Study material:
[Start of Attachment]
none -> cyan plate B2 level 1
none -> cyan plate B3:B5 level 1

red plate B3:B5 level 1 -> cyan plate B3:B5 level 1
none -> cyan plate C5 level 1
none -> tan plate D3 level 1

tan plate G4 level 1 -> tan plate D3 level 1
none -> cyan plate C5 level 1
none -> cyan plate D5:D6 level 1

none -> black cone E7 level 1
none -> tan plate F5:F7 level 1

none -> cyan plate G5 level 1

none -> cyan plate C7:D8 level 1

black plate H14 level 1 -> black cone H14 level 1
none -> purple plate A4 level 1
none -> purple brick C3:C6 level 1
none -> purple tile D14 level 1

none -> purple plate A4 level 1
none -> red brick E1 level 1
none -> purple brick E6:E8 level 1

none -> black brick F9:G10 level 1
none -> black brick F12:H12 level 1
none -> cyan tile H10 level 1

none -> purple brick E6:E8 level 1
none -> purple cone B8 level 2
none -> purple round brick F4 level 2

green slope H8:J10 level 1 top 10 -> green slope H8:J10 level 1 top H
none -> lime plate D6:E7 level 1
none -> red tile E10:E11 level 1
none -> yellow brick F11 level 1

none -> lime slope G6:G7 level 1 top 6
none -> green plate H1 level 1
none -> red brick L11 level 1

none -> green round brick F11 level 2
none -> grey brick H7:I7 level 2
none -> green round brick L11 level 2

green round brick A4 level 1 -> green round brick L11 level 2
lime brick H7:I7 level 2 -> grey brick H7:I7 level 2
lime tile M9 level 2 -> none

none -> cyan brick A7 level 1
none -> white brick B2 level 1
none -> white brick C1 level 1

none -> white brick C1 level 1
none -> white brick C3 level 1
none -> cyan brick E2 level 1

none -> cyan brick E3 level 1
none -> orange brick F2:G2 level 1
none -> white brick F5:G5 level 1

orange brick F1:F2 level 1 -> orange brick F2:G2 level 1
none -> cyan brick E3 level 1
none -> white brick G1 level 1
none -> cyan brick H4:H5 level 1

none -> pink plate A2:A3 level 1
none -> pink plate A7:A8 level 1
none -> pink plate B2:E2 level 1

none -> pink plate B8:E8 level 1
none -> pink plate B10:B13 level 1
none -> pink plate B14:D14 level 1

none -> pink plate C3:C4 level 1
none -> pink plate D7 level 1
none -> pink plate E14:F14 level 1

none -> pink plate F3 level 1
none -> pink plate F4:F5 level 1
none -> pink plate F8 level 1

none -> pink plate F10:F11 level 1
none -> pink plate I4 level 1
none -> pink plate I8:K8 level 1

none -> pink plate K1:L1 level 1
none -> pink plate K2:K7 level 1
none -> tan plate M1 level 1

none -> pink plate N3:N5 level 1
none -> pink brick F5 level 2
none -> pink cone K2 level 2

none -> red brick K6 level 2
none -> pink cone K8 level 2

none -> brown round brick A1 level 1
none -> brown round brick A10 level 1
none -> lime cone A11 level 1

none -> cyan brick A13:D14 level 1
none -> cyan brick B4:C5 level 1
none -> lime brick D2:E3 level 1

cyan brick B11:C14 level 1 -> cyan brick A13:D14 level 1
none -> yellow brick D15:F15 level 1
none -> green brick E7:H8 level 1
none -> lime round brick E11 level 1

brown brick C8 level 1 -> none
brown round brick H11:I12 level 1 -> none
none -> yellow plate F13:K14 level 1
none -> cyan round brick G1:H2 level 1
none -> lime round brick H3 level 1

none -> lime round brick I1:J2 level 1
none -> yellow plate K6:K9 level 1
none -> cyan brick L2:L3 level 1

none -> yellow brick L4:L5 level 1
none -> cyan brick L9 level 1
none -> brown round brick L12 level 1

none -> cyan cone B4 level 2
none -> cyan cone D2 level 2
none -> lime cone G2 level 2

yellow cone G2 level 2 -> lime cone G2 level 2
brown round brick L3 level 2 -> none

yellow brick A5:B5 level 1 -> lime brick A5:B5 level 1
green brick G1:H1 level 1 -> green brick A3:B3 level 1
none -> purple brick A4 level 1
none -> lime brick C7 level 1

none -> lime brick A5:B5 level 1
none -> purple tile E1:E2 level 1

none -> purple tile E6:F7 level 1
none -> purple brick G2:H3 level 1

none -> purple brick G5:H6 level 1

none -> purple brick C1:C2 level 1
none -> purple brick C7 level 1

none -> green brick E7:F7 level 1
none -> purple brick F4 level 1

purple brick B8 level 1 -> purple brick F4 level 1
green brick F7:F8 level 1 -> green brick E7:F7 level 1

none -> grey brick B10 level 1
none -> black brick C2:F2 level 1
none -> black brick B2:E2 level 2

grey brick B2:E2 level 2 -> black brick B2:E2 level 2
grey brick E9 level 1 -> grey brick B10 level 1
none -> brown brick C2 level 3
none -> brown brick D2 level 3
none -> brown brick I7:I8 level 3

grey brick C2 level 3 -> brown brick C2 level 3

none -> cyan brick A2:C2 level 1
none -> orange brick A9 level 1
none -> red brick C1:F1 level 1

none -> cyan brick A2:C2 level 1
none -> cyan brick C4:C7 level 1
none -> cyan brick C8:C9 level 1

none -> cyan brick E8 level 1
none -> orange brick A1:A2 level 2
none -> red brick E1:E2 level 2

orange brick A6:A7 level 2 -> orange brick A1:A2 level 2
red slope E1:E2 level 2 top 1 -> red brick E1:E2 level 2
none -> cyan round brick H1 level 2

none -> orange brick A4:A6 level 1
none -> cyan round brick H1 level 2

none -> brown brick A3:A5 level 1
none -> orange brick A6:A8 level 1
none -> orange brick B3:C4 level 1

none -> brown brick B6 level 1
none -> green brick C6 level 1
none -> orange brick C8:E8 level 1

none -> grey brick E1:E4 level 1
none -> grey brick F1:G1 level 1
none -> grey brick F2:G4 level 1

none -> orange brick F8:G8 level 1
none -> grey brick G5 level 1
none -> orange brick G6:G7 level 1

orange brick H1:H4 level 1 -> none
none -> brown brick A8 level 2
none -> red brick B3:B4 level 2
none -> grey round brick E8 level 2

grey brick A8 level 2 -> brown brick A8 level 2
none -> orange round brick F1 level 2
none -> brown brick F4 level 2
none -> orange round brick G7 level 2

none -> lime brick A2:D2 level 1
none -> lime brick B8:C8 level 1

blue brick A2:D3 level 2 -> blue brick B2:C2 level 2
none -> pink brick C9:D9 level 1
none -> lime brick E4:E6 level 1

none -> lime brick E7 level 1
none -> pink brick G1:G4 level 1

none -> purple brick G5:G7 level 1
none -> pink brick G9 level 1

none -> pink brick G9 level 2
[End of Attachment]
Work request: Please give an exact copy of the lines above, beginning with the line containing "none -> green round brick L11 level 2" and running through the line containing "none -> pink plate E14:F14 level 1", and of no other lines.

Expected output:
none -> green round brick L11 level 2

green round brick A4 level 1 -> green round brick L11 level 2
lime brick H7:I7 level 2 -> grey brick H7:I7 level 2
lime tile M9 level 2 -> none

none -> cyan brick A7 level 1
none -> white brick B2 level 1
none -> white brick C1 level 1

none -> white brick C1 level 1
none -> white brick C3 level 1
none -> cyan brick E2 level 1

none -> cyan brick E3 level 1
none -> orange brick F2:G2 level 1
none -> white brick F5:G5 level 1

orange brick F1:F2 level 1 -> orange brick F2:G2 level 1
none -> cyan brick E3 level 1
none -> white brick G1 level 1
none -> cyan brick H4:H5 level 1

none -> pink plate A2:A3 level 1
none -> pink plate A7:A8 level 1
none -> pink plate B2:E2 level 1

none -> pink plate B8:E8 level 1
none -> pink plate B10:B13 level 1
none -> pink plate B14:D14 level 1

none -> pink plate C3:C4 level 1
none -> pink plate D7 level 1
none -> pink plate E14:F14 level 1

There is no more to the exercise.